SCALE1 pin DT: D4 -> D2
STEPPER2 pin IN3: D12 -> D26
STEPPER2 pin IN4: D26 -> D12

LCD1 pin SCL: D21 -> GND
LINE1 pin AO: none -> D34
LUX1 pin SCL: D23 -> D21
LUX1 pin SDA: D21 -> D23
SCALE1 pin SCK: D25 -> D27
- - - -
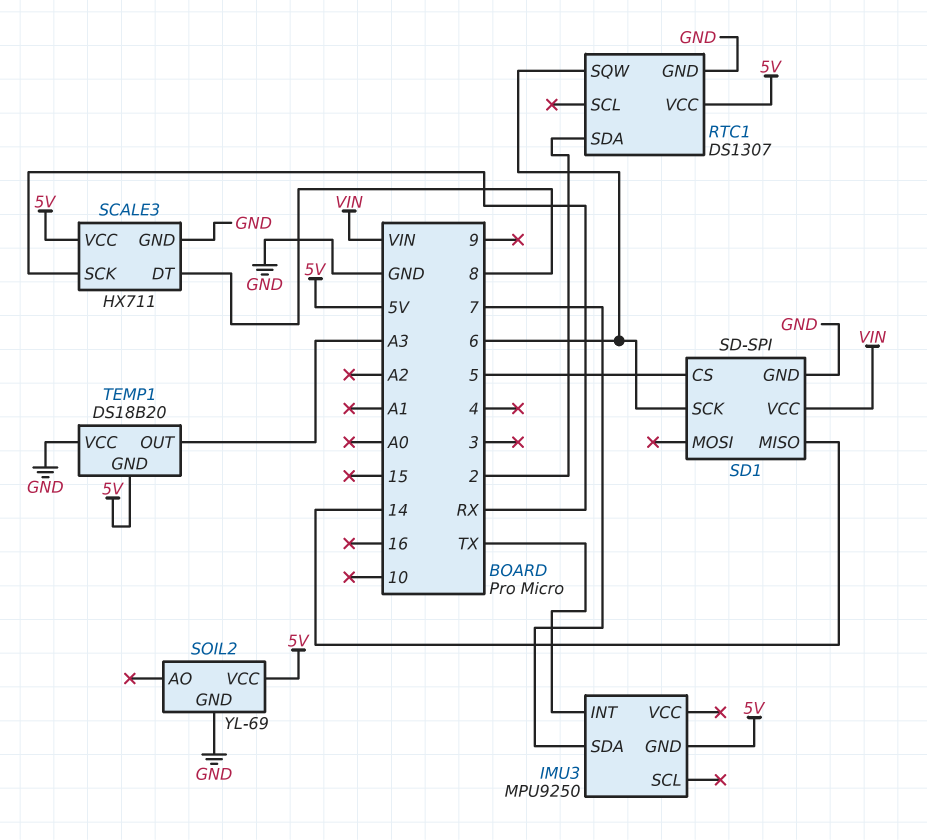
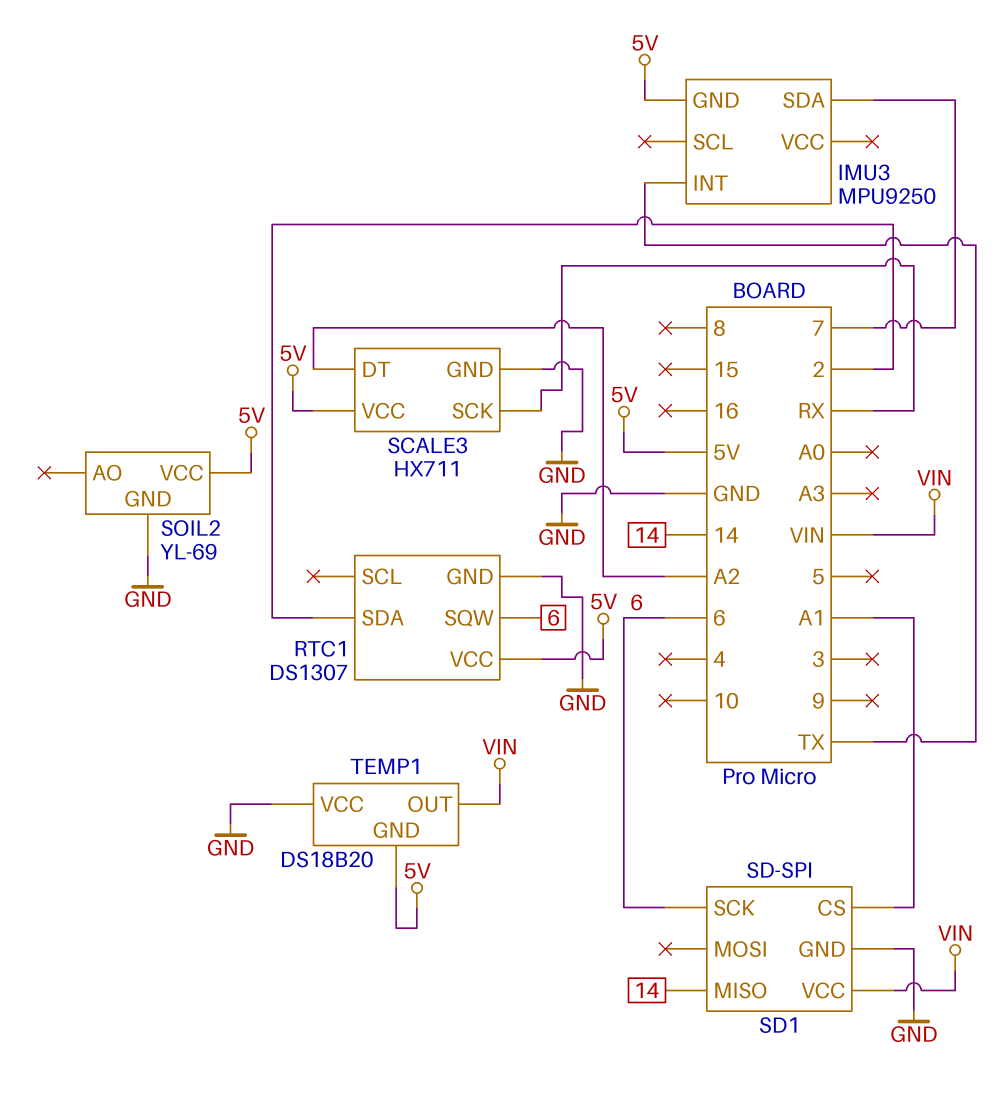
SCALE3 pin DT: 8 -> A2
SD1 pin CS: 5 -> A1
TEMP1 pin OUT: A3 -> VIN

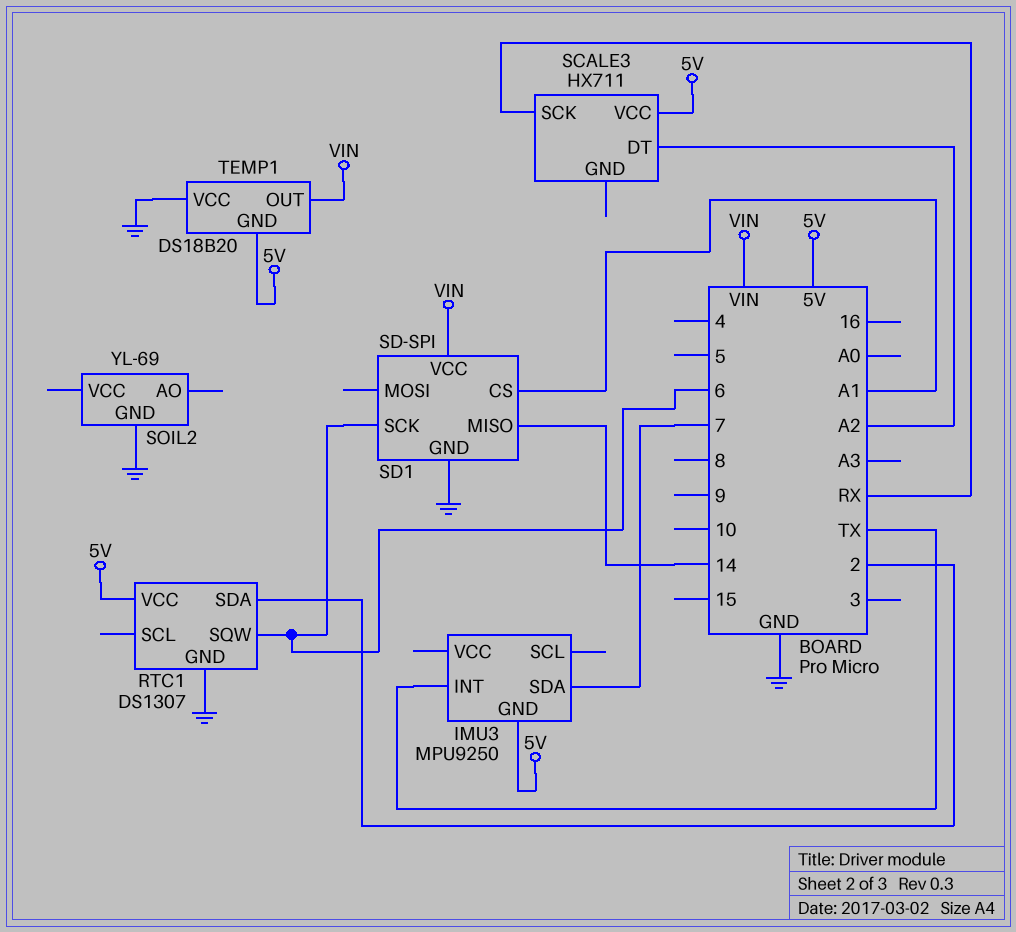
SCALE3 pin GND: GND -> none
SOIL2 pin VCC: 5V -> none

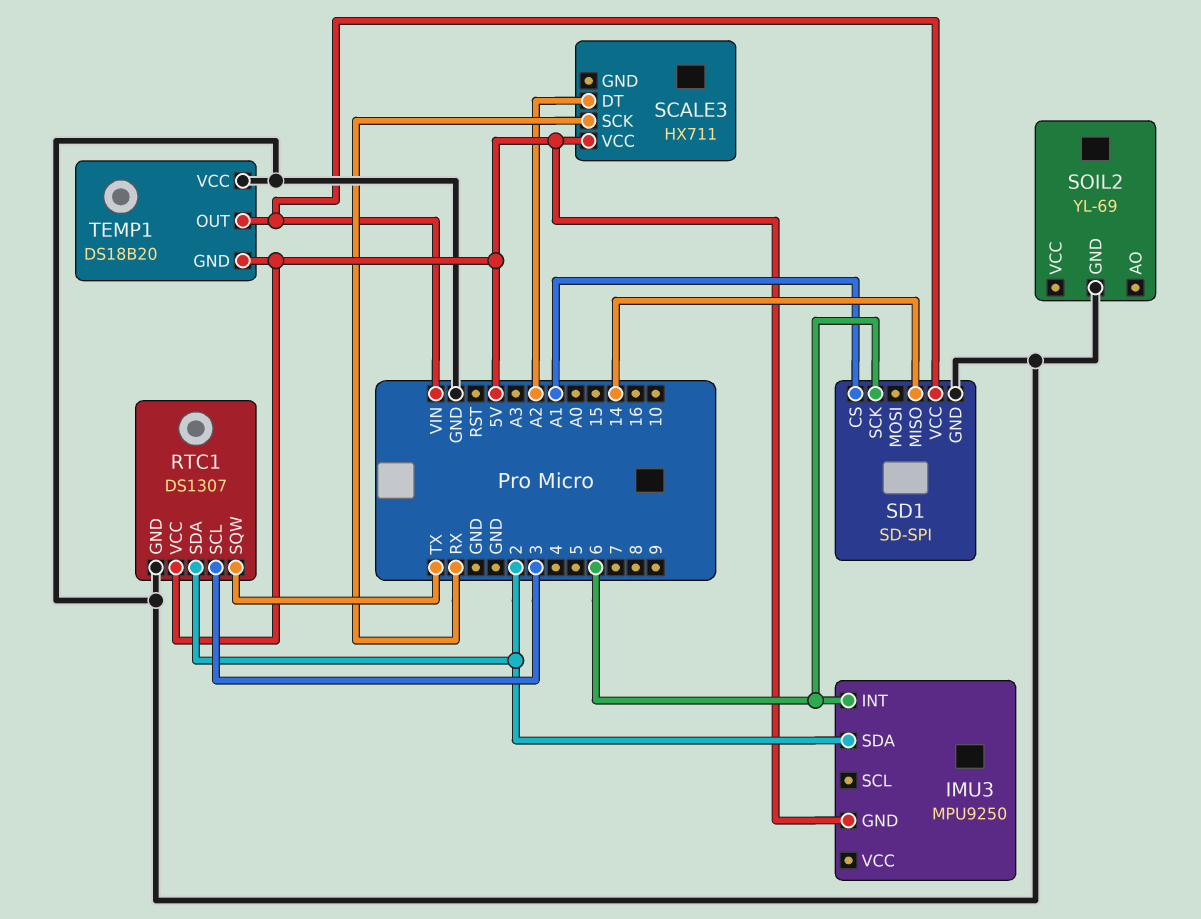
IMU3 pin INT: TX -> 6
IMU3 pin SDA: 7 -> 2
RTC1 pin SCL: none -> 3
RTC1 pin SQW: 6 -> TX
- - - -
▶ **EXERCISE OBJECTIVE**: Having found the line with "SCALE3 pin GND: GND -> none" and the line with "RTC1 pin SQW: 6 -> TX" in the material above, write out exactly those two and every line between, leaving the pictures out.

▶ **YOUR RESPONSE**:
SCALE3 pin GND: GND -> none
SOIL2 pin VCC: 5V -> none

IMU3 pin INT: TX -> 6
IMU3 pin SDA: 7 -> 2
RTC1 pin SCL: none -> 3
RTC1 pin SQW: 6 -> TX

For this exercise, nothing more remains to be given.